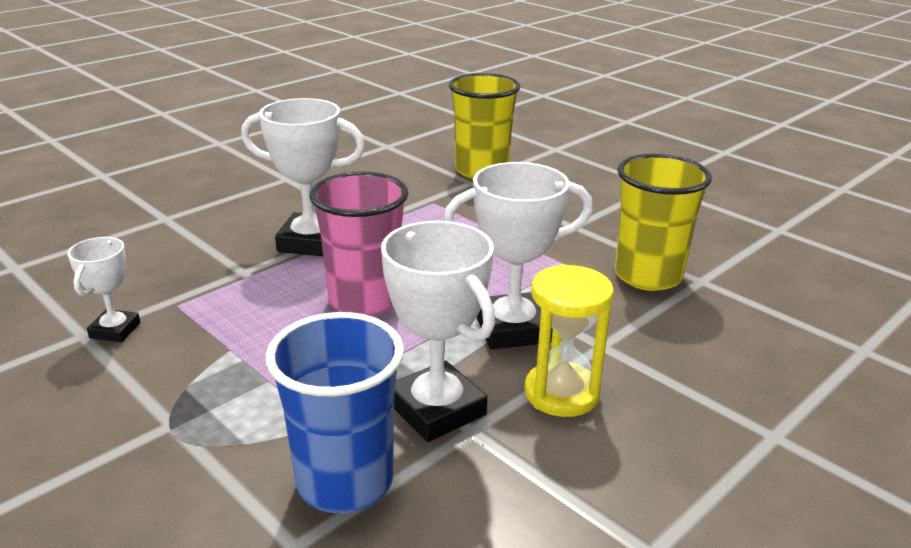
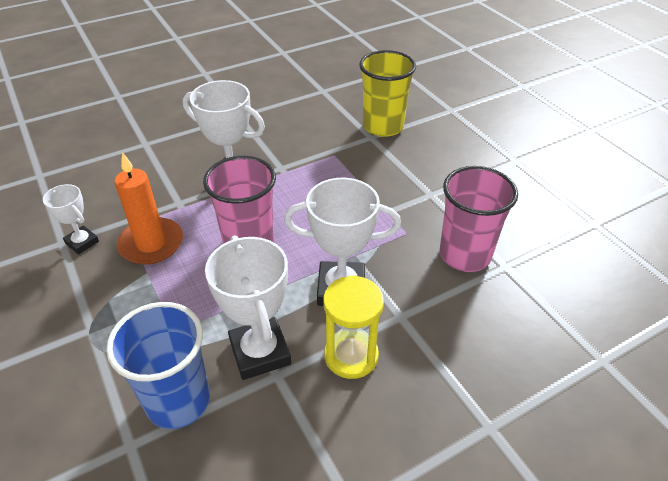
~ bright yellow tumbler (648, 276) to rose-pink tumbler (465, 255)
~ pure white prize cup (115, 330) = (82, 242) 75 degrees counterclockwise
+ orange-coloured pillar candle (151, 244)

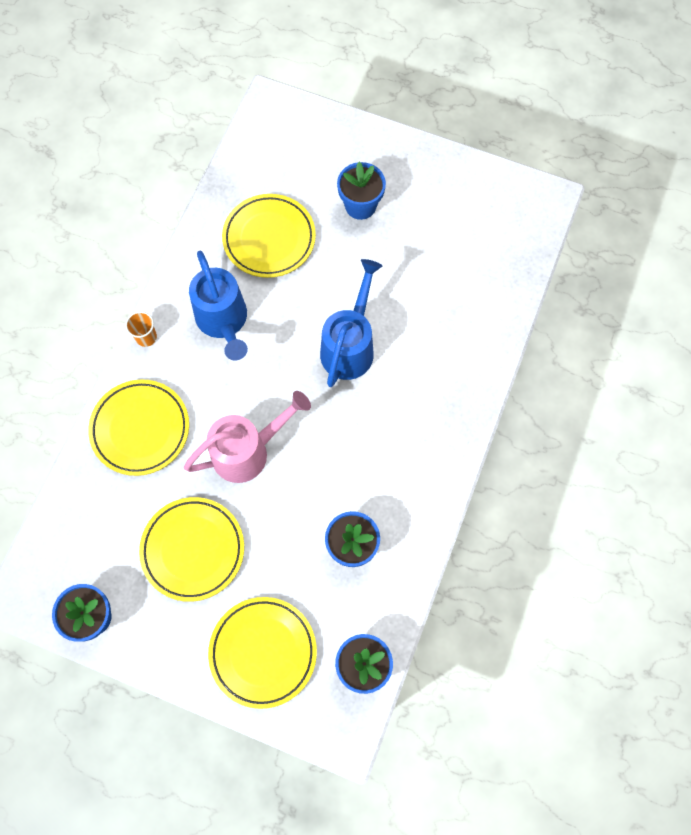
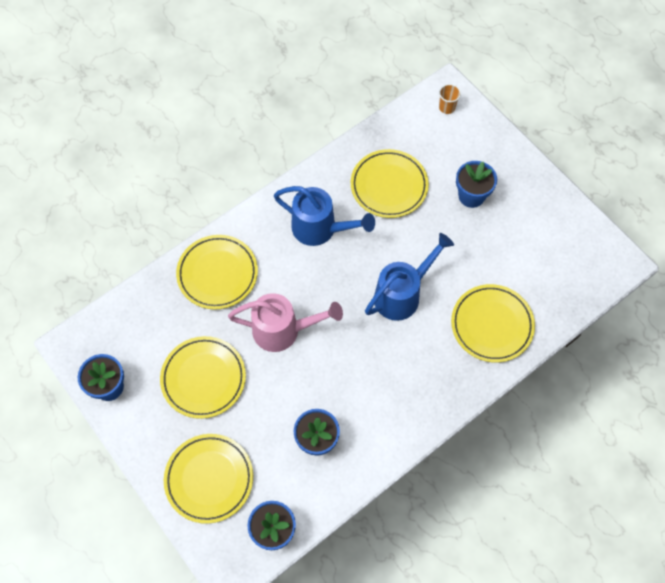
~ blue sprinkling can (223, 322) = (320, 229) 75 degrees counterclockwise
~ orange-coloured tumbler (146, 337) to (447, 107)
+ bright yellow flat dish (491, 325)

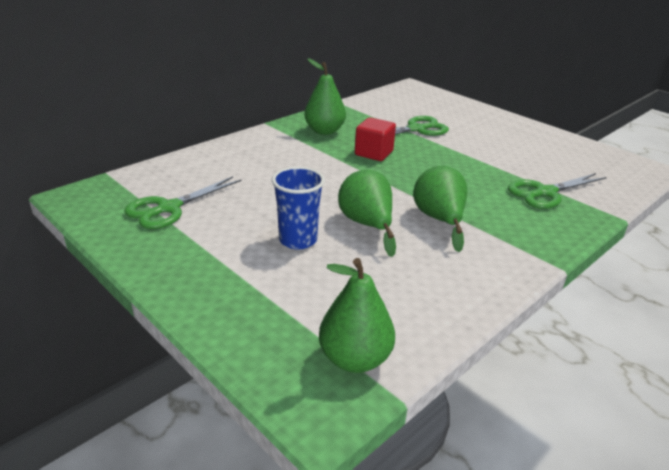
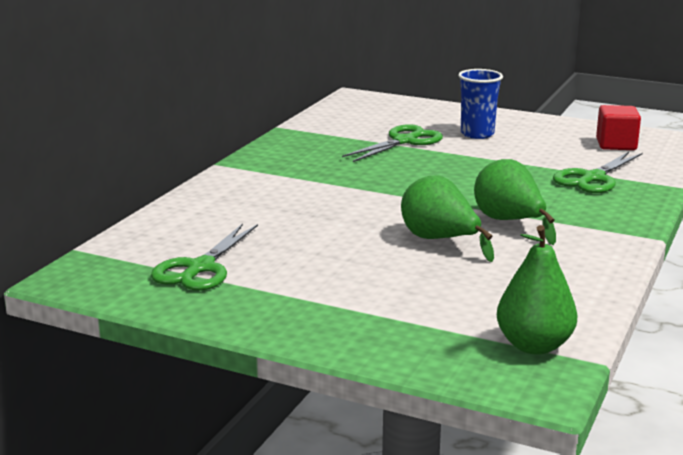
- emerald toy pear (324, 131)
~ red cube (373, 153) to (616, 145)
~ blue tumbler (298, 240) to (477, 134)

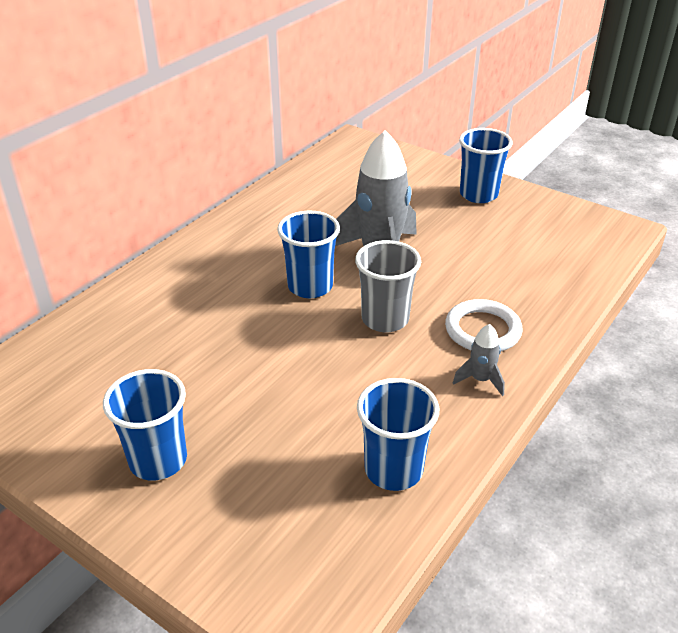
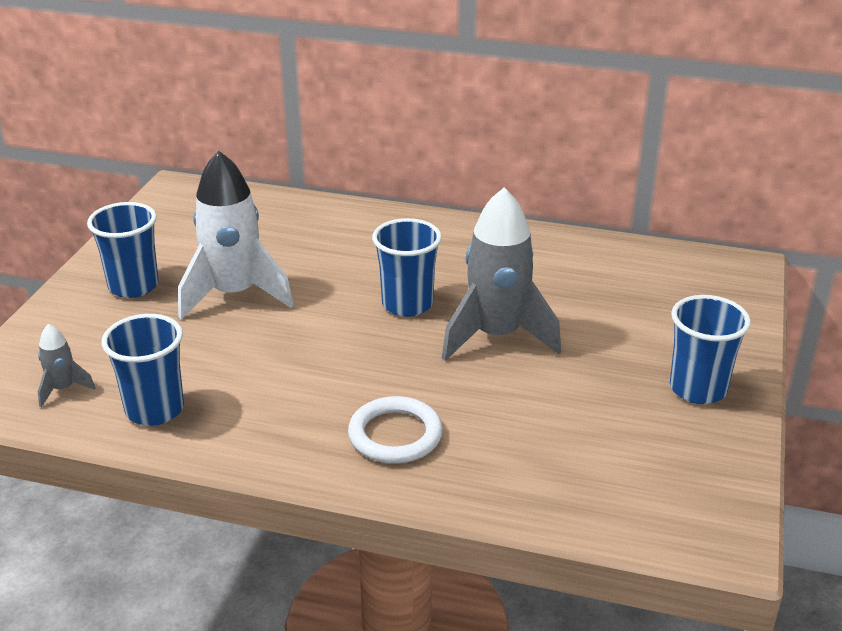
- gray tumbler (385, 319)
~ gray toy rocket (480, 380) to (63, 389)
+ pure white toy rocket (234, 295)

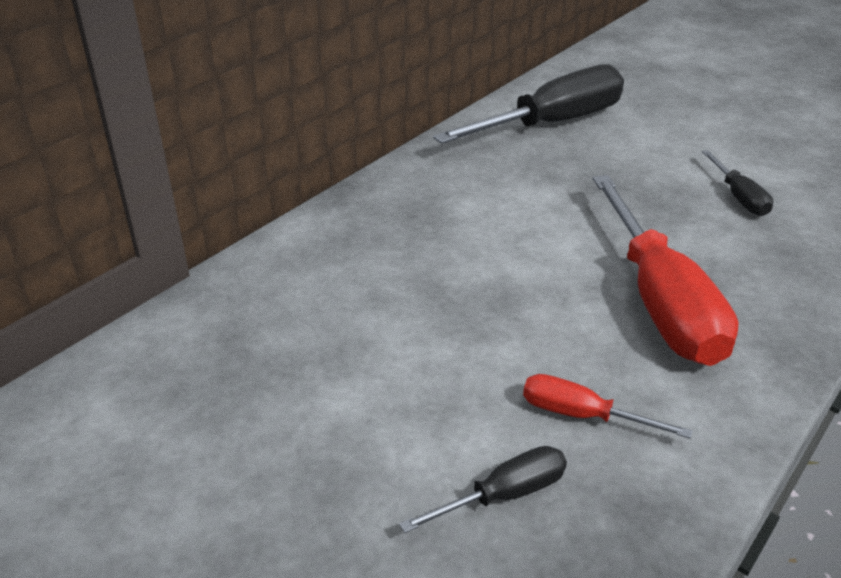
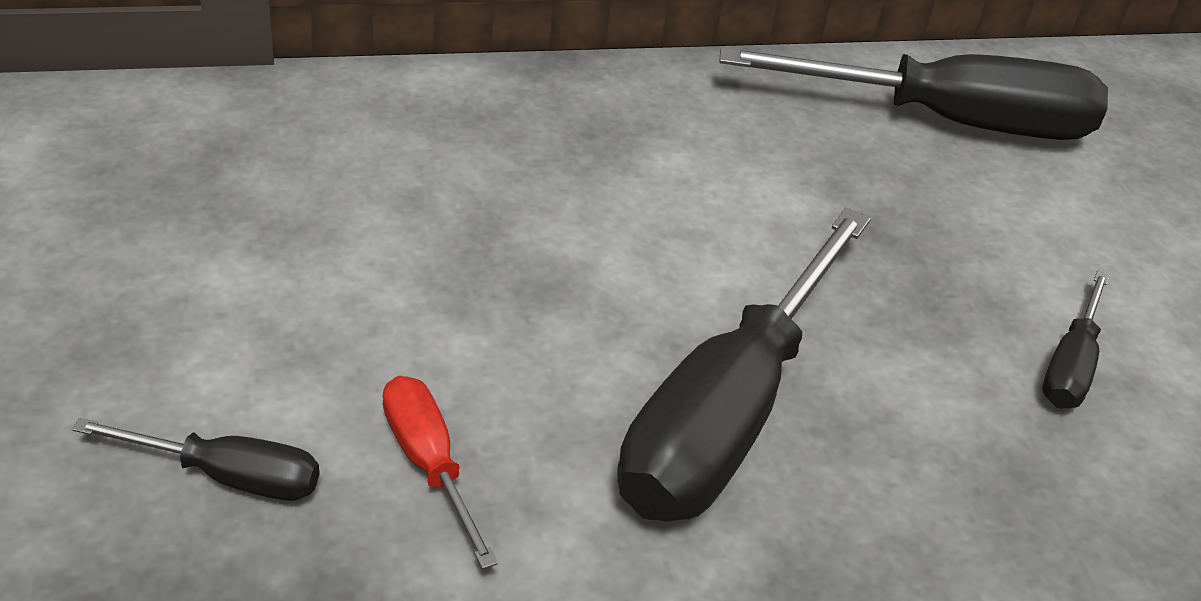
~ red screwdriver (659, 301) to black screwdriver (728, 413)

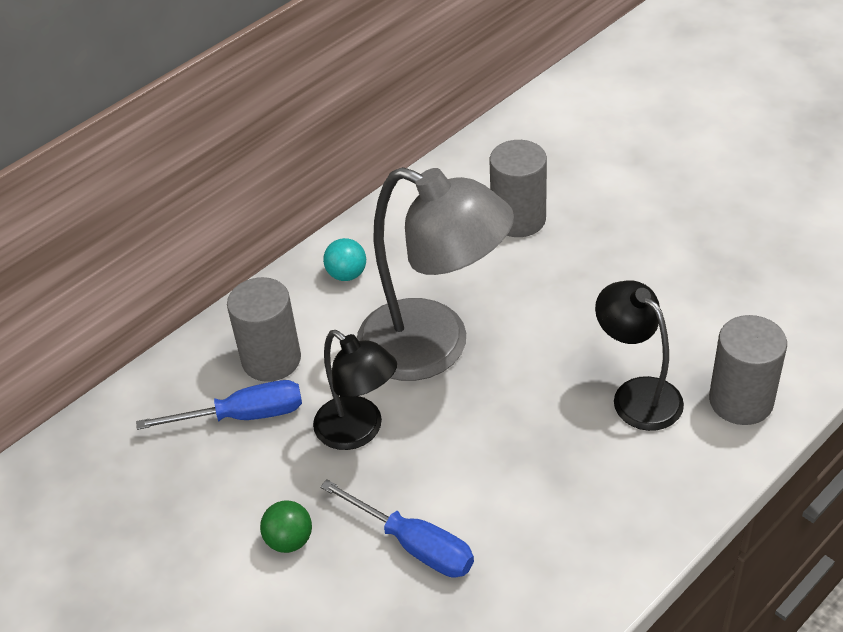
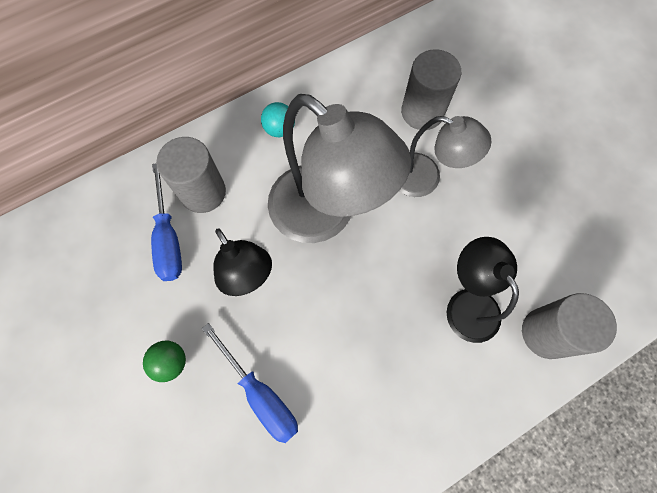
~ blue screwdriver (243, 416) = (168, 238) 75 degrees clockwise
+ gray reading lamp (425, 178)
-----
**Prompt:**
From the line that contains "dish (491, 325)" through the last line of the listing, copy each line exactly; both end lines stay in, and pictures stay out.

**Reply:**
+ bright yellow flat dish (491, 325)

- emerald toy pear (324, 131)
~ red cube (373, 153) to (616, 145)
~ blue tumbler (298, 240) to (477, 134)

- gray tumbler (385, 319)
~ gray toy rocket (480, 380) to (63, 389)
+ pure white toy rocket (234, 295)

~ red screwdriver (659, 301) to black screwdriver (728, 413)

~ blue screwdriver (243, 416) = (168, 238) 75 degrees clockwise
+ gray reading lamp (425, 178)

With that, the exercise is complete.